### AIM OF THE TASK
Please retype the entries below exactly, only from their first line through the line containing "tan brick J1 level 1 -> tan brick F2 level 1", leaving every picture out.

(Image change detection data)

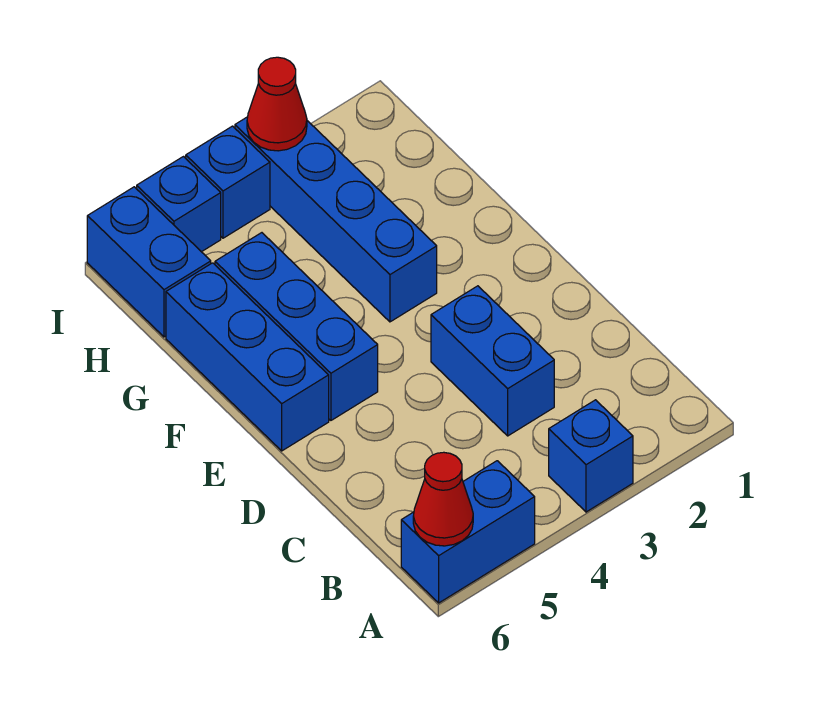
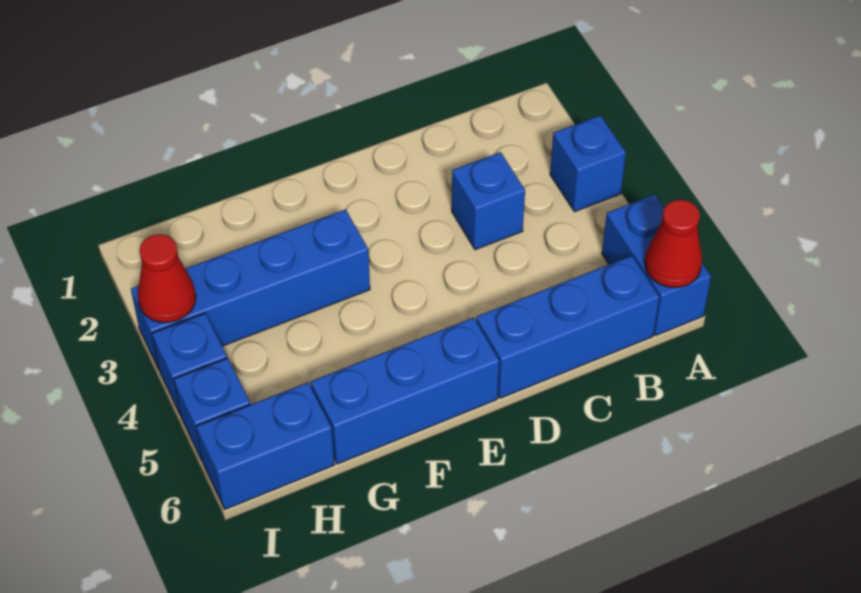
blue brick C3:D3 level 1 -> blue brick C3 level 1
blue brick E5:G5 level 1 -> blue brick B6:D6 level 1

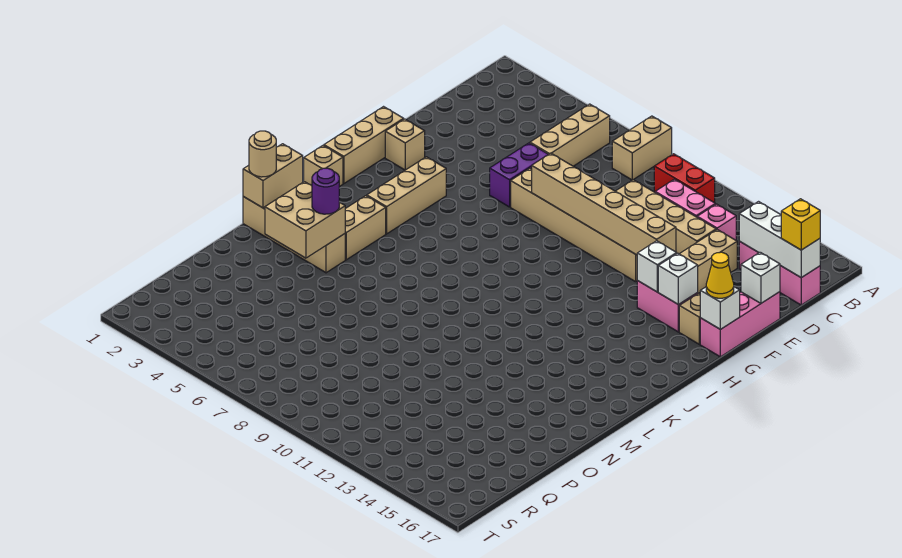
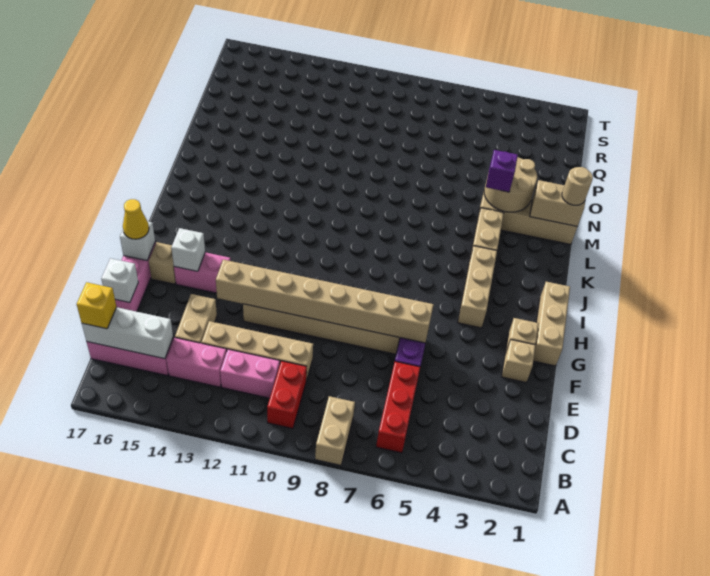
tan brick B6:D6 level 1 -> red brick B6:D6 level 1
red brick B10:B11 level 1 -> red brick B10:C10 level 1
pink brick C13 level 1 -> pink brick C13:C14 level 1
tan brick F8:F13 level 2 -> tan brick F6:F13 level 2
white brick G14 level 2 -> none
tan brick J1 level 1 -> tan brick F2 level 1
tan brick L1:M1 level 2 -> tan brick M1:M2 level 2
tan brick M3:N4 level 2 -> tan round brick M3:N4 level 2
purple round brick M4 level 3 -> purple brick M4 level 3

### WRITTEN ANSWER
blue brick C3:D3 level 1 -> blue brick C3 level 1
blue brick E5:G5 level 1 -> blue brick B6:D6 level 1

tan brick B6:D6 level 1 -> red brick B6:D6 level 1
red brick B10:B11 level 1 -> red brick B10:C10 level 1
pink brick C13 level 1 -> pink brick C13:C14 level 1
tan brick F8:F13 level 2 -> tan brick F6:F13 level 2
white brick G14 level 2 -> none
tan brick J1 level 1 -> tan brick F2 level 1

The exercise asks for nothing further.